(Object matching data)
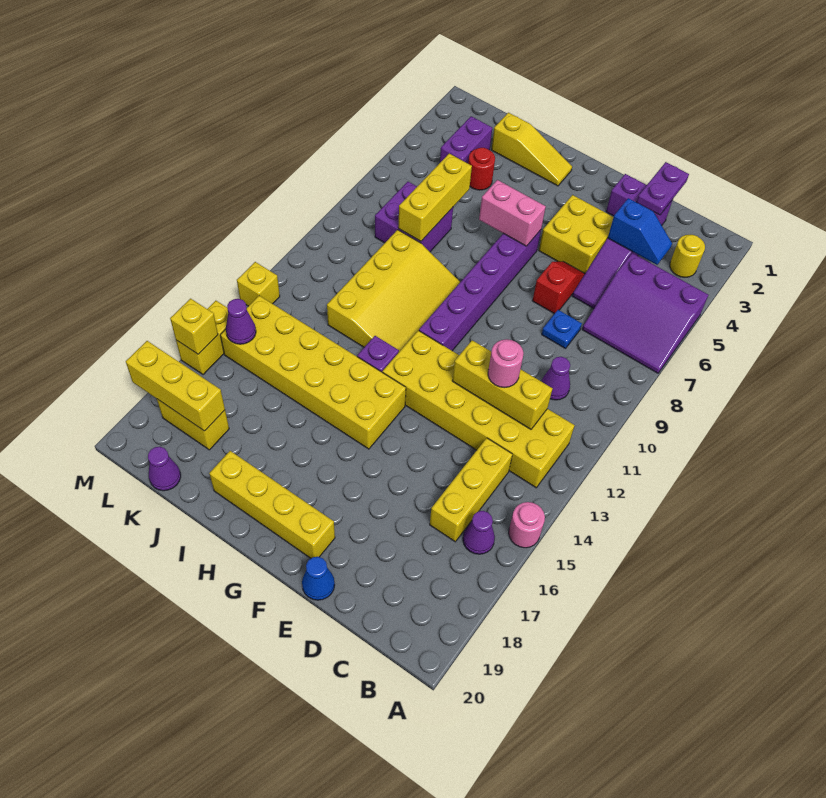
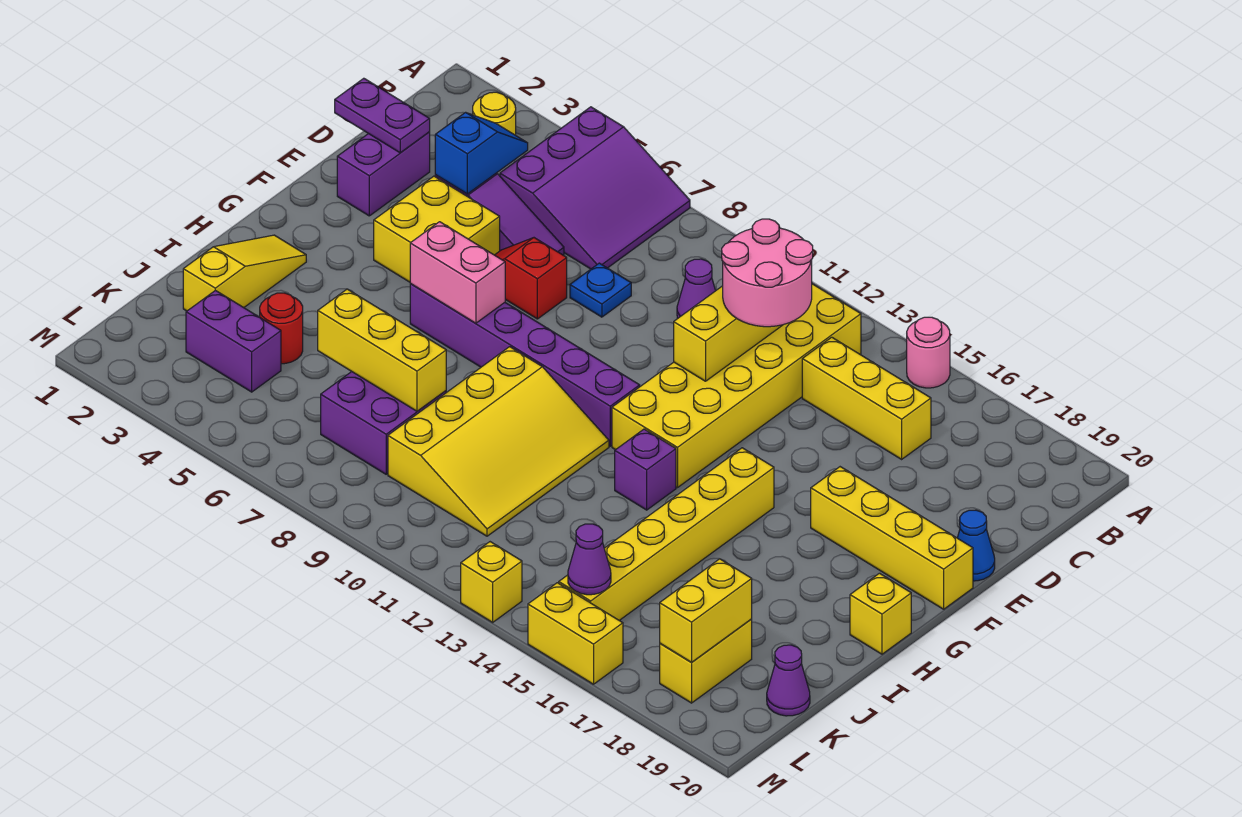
purple cone B16 level 1 -> none
pink round brick D12 level 3 -> pink round brick C12:D13 level 3
yellow brick F19:I19 level 1 -> yellow brick F17:F20 level 1
pink brick G6:H6 level 2 -> pink brick G6:G7 level 2
yellow brick G14:L15 level 1 -> yellow brick G15:L15 level 1
yellow slope H9:J12 level 1 top J -> yellow slope H9:K11 level 1 top 9
yellow brick K18:M18 level 2 -> yellow brick K18:L18 level 2
yellow brick M16 level 2 -> yellow brick H20 level 1

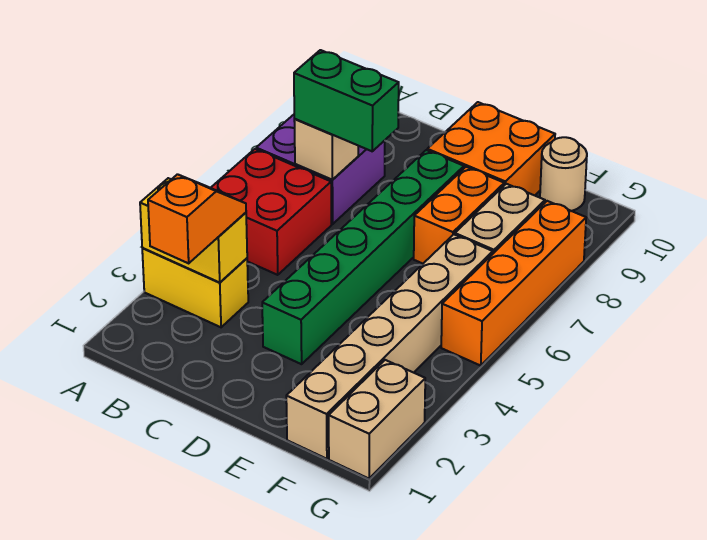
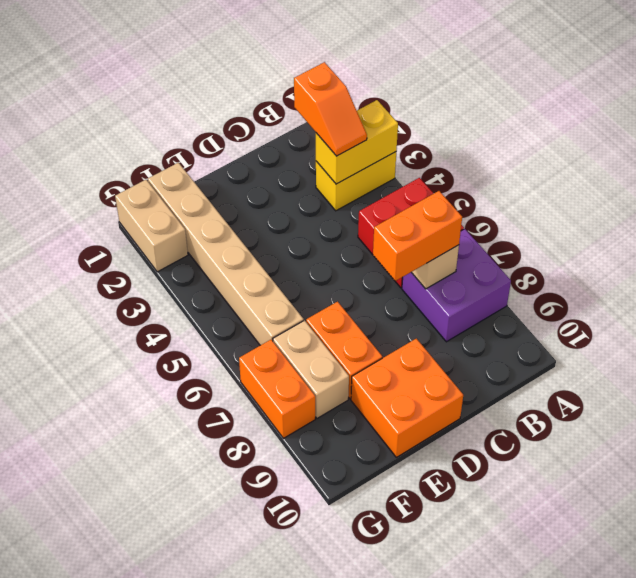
green brick B7:C7 level 3 -> orange brick B7:C7 level 3
green brick D3:D8 level 1 -> none
tan round brick F10 level 1 -> none
orange brick G5:G8 level 1 -> orange brick G7:G8 level 1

--- Task prompt ---
Retype all records exactly as shown above, images excluded.

--- Answer box ---
purple cone B16 level 1 -> none
pink round brick D12 level 3 -> pink round brick C12:D13 level 3
yellow brick F19:I19 level 1 -> yellow brick F17:F20 level 1
pink brick G6:H6 level 2 -> pink brick G6:G7 level 2
yellow brick G14:L15 level 1 -> yellow brick G15:L15 level 1
yellow slope H9:J12 level 1 top J -> yellow slope H9:K11 level 1 top 9
yellow brick K18:M18 level 2 -> yellow brick K18:L18 level 2
yellow brick M16 level 2 -> yellow brick H20 level 1

green brick B7:C7 level 3 -> orange brick B7:C7 level 3
green brick D3:D8 level 1 -> none
tan round brick F10 level 1 -> none
orange brick G5:G8 level 1 -> orange brick G7:G8 level 1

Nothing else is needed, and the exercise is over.